Print each record exactly as it appears, but drop the images.

Segment Open

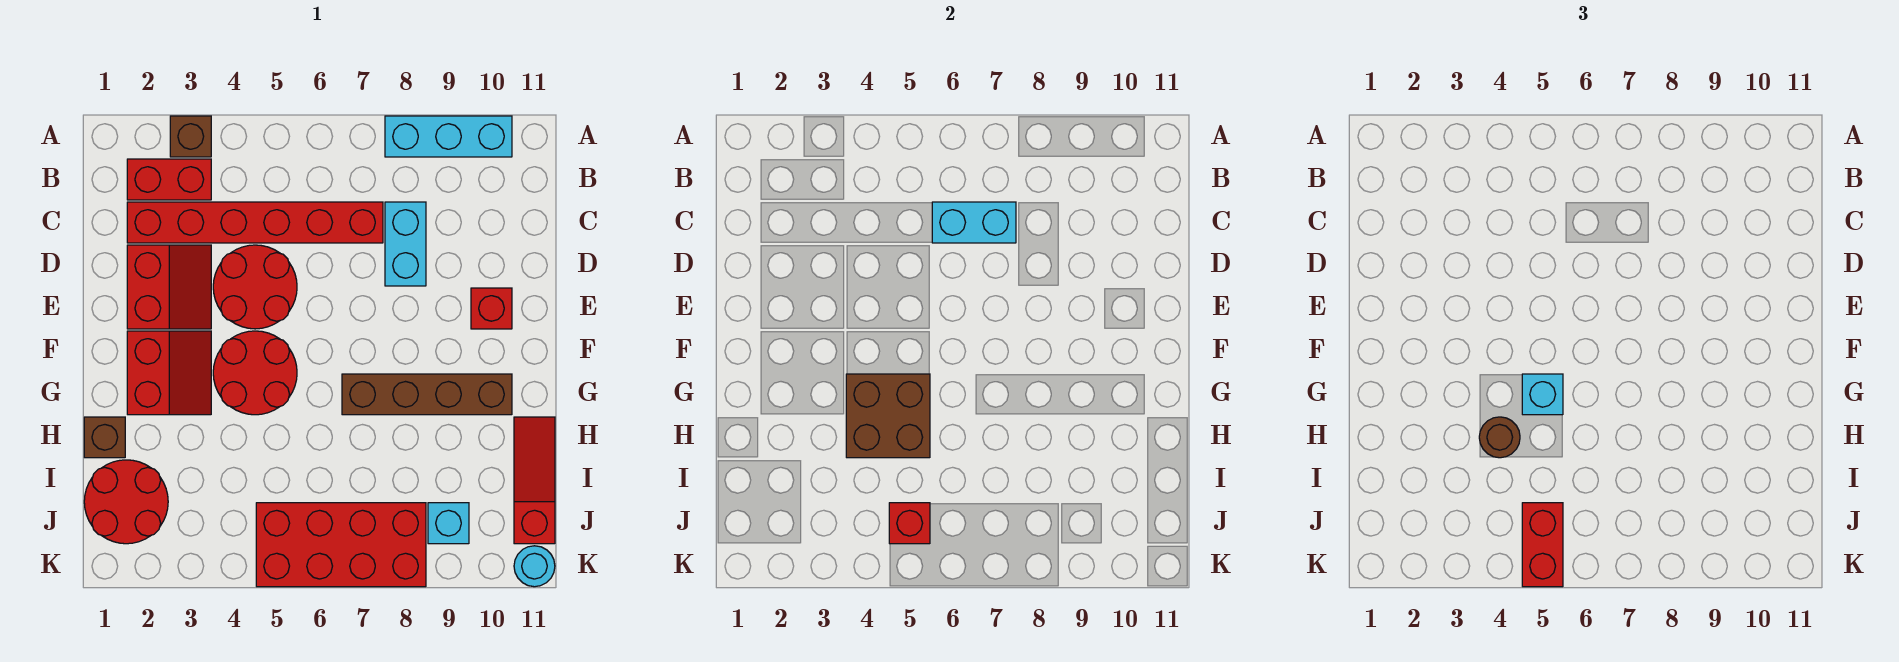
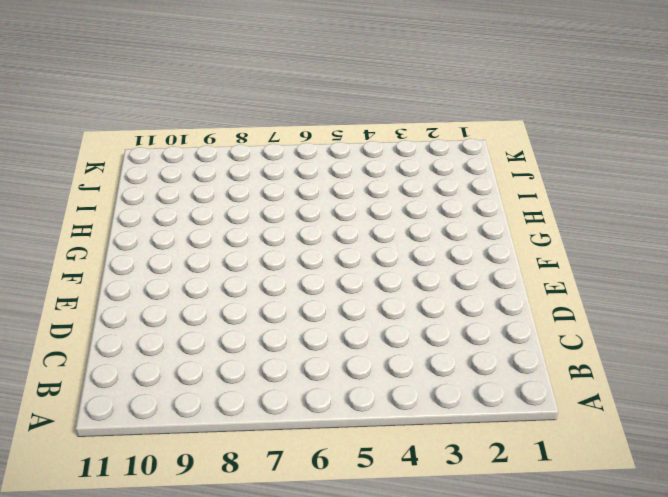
none -> brown brick A3 level 1
none -> cyan brick A8:A10 level 1
none -> red brick B2:B3 level 1

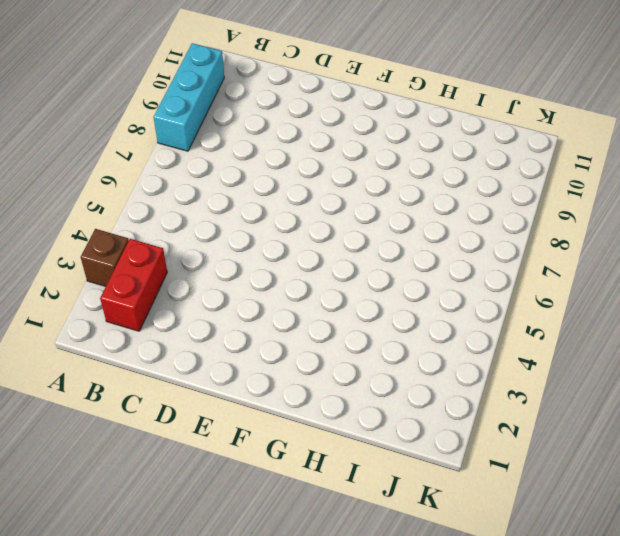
none -> red brick C2:C7 level 1
none -> cyan brick C8:D8 level 1
none -> red slope D2:E3 level 1 top 2

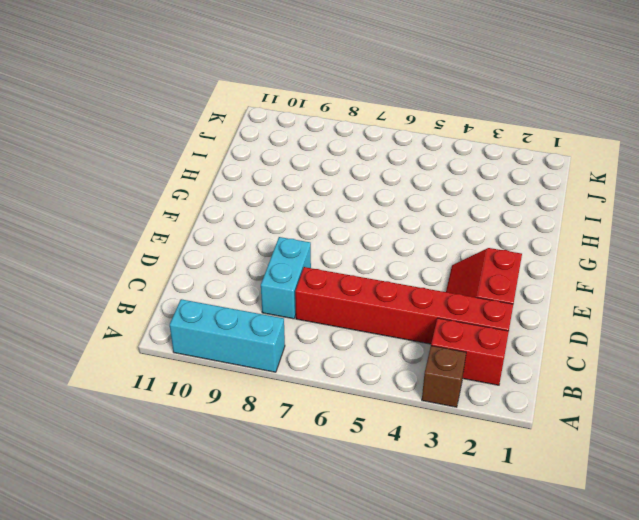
none -> red round brick D4:E5 level 1
none -> red brick E10 level 1
none -> red slope F2:G3 level 1 top 2

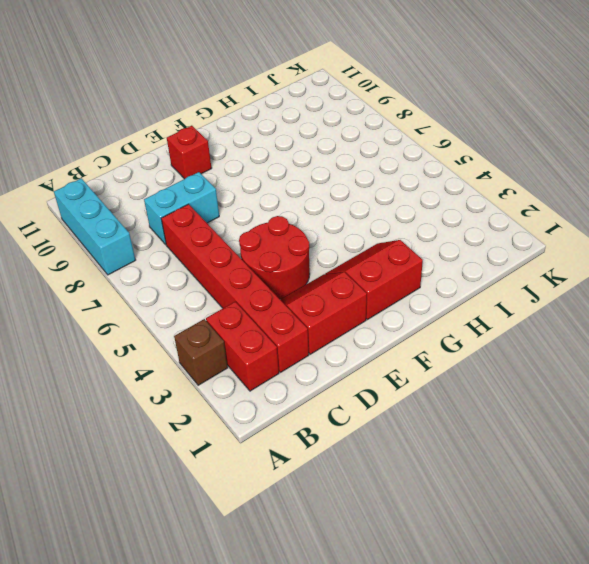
none -> red round brick F4:G5 level 1
none -> brown brick G7:G10 level 1
none -> brown brick H1 level 1

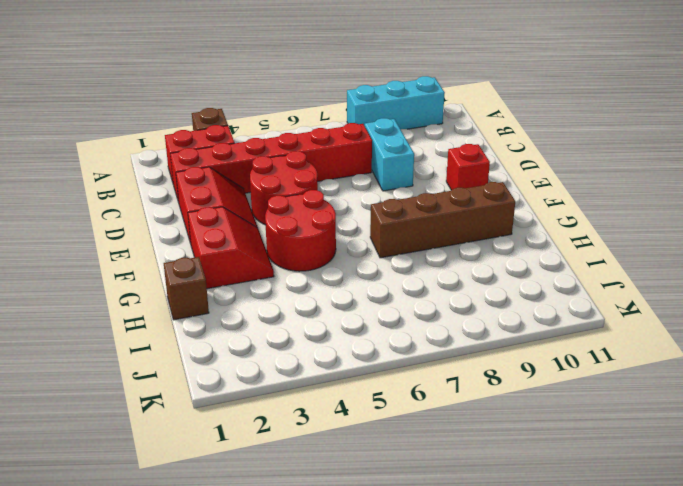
none -> red slope H11:J11 level 1 top J
none -> red round brick I1:J2 level 1
none -> red brick J5:K8 level 1

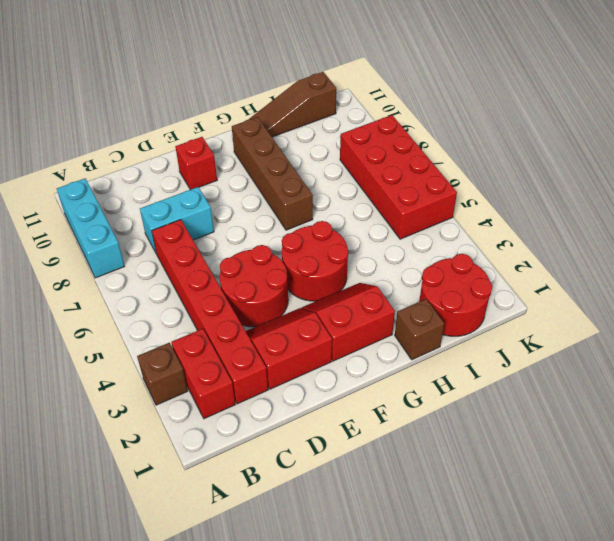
brown slope H11:J11 level 1 top J -> red slope H11:J11 level 1 top J
none -> cyan brick J9 level 1
none -> cyan round brick K11 level 1
none -> cyan brick C6:C7 level 2

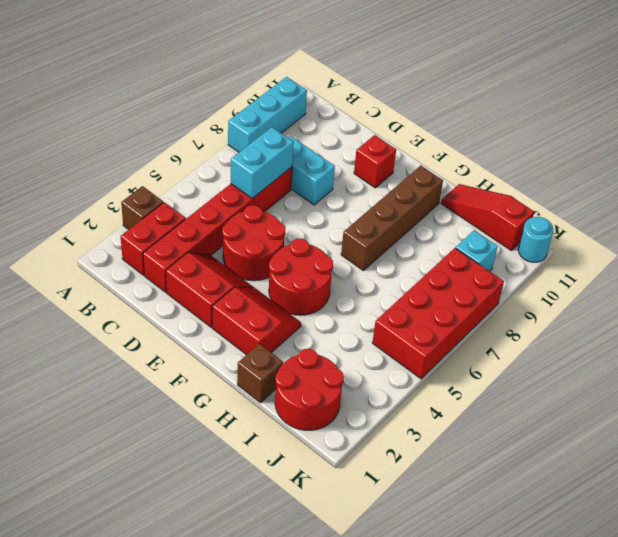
none -> brown brick G4:H5 level 2
none -> red brick J5 level 2
none -> cyan brick G5 level 3

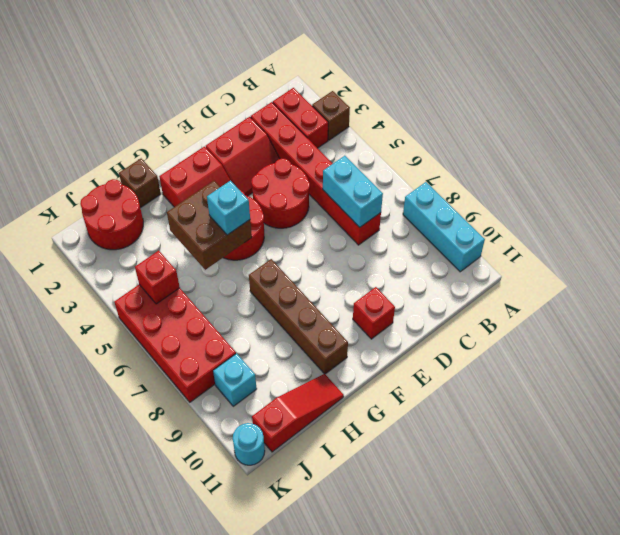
none -> cyan brick C8:D8 level 1
none -> brown round brick H4 level 3
none -> red brick J5:K5 level 3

Segment Closed

**SOLUTION TO THE PROBLEM:**
none -> brown brick A3 level 1
none -> cyan brick A8:A10 level 1
none -> red brick B2:B3 level 1

none -> red brick C2:C7 level 1
none -> cyan brick C8:D8 level 1
none -> red slope D2:E3 level 1 top 2

none -> red round brick D4:E5 level 1
none -> red brick E10 level 1
none -> red slope F2:G3 level 1 top 2

none -> red round brick F4:G5 level 1
none -> brown brick G7:G10 level 1
none -> brown brick H1 level 1

none -> red slope H11:J11 level 1 top J
none -> red round brick I1:J2 level 1
none -> red brick J5:K8 level 1

brown slope H11:J11 level 1 top J -> red slope H11:J11 level 1 top J
none -> cyan brick J9 level 1
none -> cyan round brick K11 level 1
none -> cyan brick C6:C7 level 2

none -> brown brick G4:H5 level 2
none -> red brick J5 level 2
none -> cyan brick G5 level 3

none -> cyan brick C8:D8 level 1
none -> brown round brick H4 level 3
none -> red brick J5:K5 level 3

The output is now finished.